**Required work**
Drop every picture, then transcribe the remaining data exactly.

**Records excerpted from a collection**
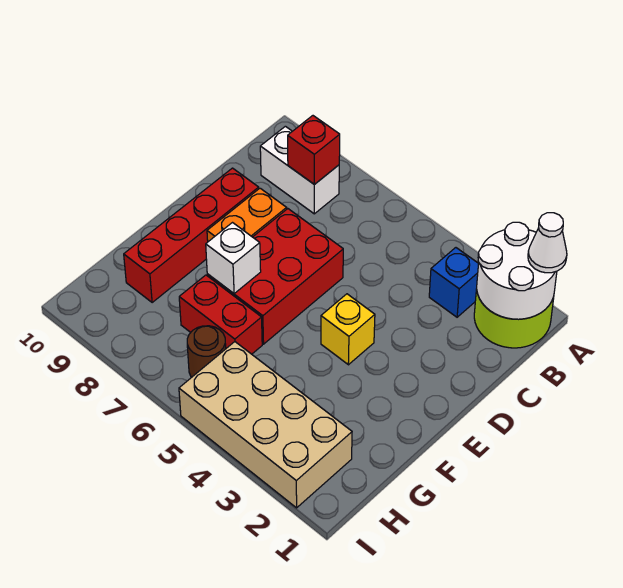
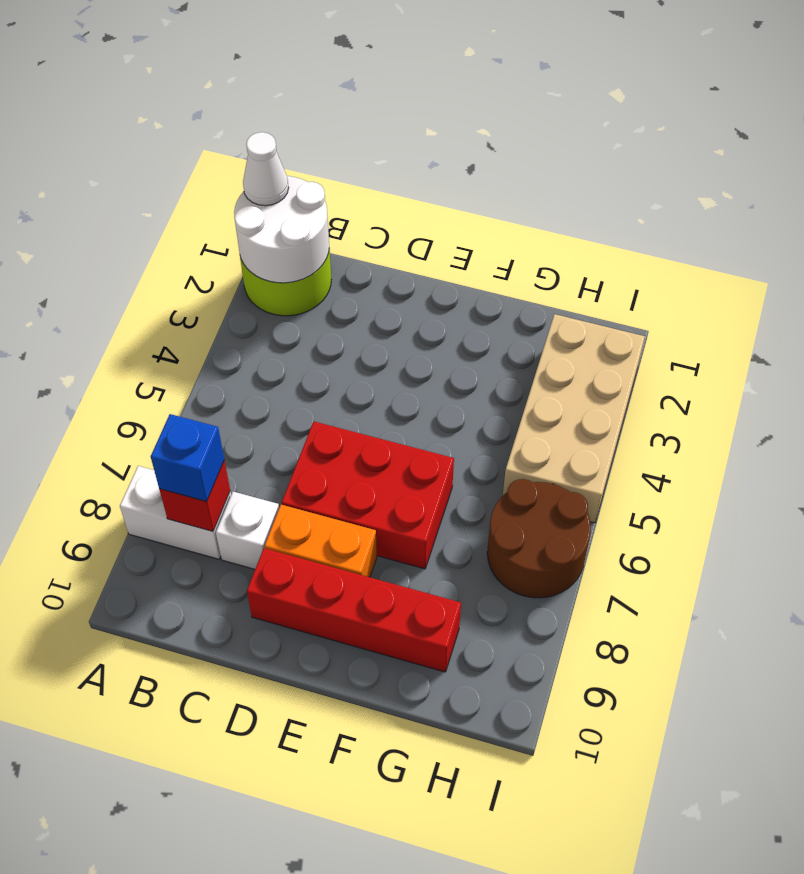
blue brick B3 level 1 -> blue brick B8 level 3
white brick B8:B9 level 1 -> white brick A8:B8 level 1
yellow brick E4 level 1 -> none
white brick F7 level 2 -> white brick C8 level 1
red brick G6:G7 level 1 -> none
brown round brick H6 level 1 -> brown round brick H6:I7 level 1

**Reply to the task**
blue brick B3 level 1 -> blue brick B8 level 3
white brick B8:B9 level 1 -> white brick A8:B8 level 1
yellow brick E4 level 1 -> none
white brick F7 level 2 -> white brick C8 level 1
red brick G6:G7 level 1 -> none
brown round brick H6 level 1 -> brown round brick H6:I7 level 1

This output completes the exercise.